= Beginning of Section =
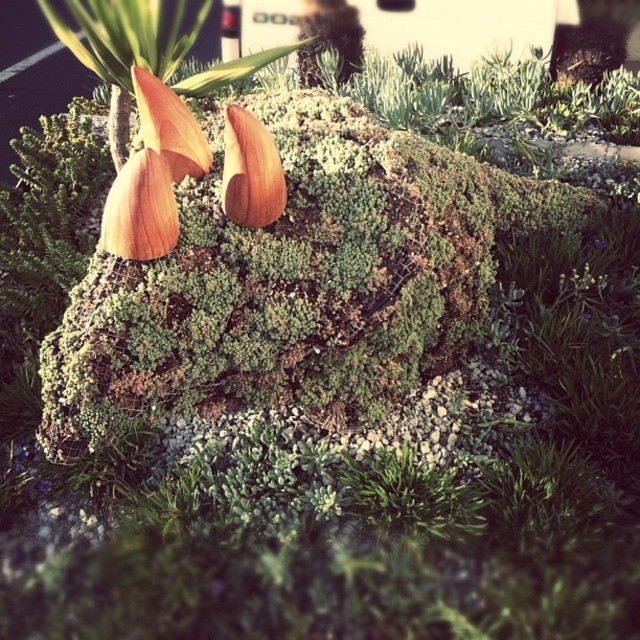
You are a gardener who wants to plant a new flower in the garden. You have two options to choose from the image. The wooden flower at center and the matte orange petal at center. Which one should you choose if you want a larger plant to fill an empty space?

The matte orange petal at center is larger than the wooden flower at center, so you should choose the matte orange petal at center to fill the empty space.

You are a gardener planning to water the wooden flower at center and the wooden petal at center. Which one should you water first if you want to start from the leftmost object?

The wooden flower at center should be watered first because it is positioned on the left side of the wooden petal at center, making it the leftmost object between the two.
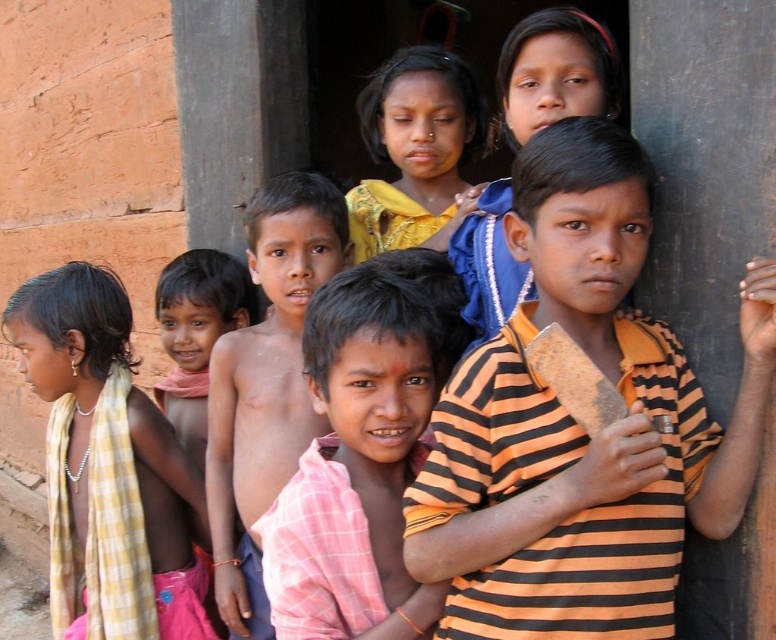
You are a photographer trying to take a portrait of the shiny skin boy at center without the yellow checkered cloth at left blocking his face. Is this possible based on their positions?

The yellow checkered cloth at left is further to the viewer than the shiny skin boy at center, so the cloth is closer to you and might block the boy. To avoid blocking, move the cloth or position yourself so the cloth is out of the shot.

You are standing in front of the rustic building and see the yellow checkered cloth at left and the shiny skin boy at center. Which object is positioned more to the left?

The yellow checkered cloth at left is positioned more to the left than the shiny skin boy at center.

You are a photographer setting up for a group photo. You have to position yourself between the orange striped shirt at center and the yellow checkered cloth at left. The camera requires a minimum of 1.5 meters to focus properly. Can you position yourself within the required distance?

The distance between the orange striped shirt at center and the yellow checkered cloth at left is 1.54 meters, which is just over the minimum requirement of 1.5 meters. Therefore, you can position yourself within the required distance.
= End of Section =
Rewrite all the material with every "photographer" swapped for "videographer", leaving everything else unchanged. Leave the pictures out of your version.

You are a gardener who wants to plant a new flower in the garden. You have two options to choose from the image. The wooden flower at center and the matte orange petal at center. Which one should you choose if you want a larger plant to fill an empty space?

The matte orange petal at center is larger than the wooden flower at center, so you should choose the matte orange petal at center to fill the empty space.

You are a gardener planning to water the wooden flower at center and the wooden petal at center. Which one should you water first if you want to start from the leftmost object?

The wooden flower at center should be watered first because it is positioned on the left side of the wooden petal at center, making it the leftmost object between the two.
You are a videographer trying to take a portrait of the shiny skin boy at center without the yellow checkered cloth at left blocking his face. Is this possible based on their positions?

The yellow checkered cloth at left is further to the viewer than the shiny skin boy at center, so the cloth is closer to you and might block the boy. To avoid blocking, move the cloth or position yourself so the cloth is out of the shot.

You are standing in front of the rustic building and see the yellow checkered cloth at left and the shiny skin boy at center. Which object is positioned more to the left?

The yellow checkered cloth at left is positioned more to the left than the shiny skin boy at center.

You are a videographer setting up for a group photo. You have to position yourself between the orange striped shirt at center and the yellow checkered cloth at left. The camera requires a minimum of 1.5 meters to focus properly. Can you position yourself within the required distance?

The distance between the orange striped shirt at center and the yellow checkered cloth at left is 1.54 meters, which is just over the minimum requirement of 1.5 meters. Therefore, you can position yourself within the required distance.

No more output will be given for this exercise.